### WHAT TO DO:
Output every entry below word for word, minus the images.

[[ MATERIAL TO PROCESS, beginning ]]

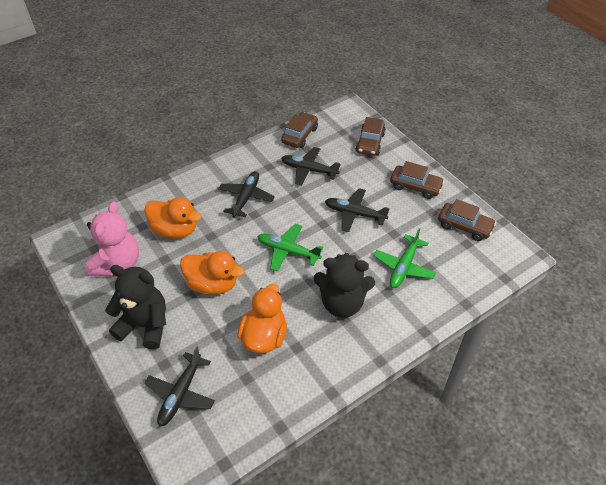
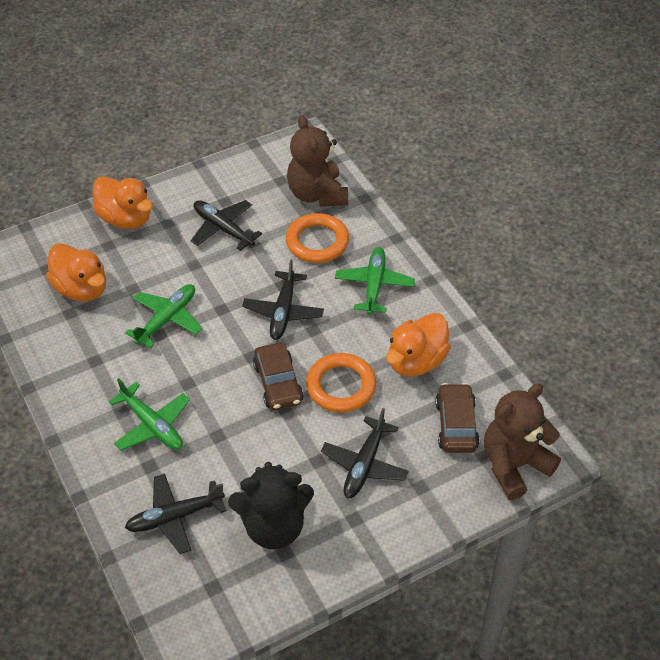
black teddy bear: 2 -> 1
brown car: 4 -> 2
brown teddy bear: 0 -> 2
green plane: 2 -> 3
orange ring: 0 -> 2
pink teddy bear: 1 -> 0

[[ MATERIAL TO PROCESS, end ]]

### RESPONSE:
black teddy bear: 2 -> 1
brown car: 4 -> 2
brown teddy bear: 0 -> 2
green plane: 2 -> 3
orange ring: 0 -> 2
pink teddy bear: 1 -> 0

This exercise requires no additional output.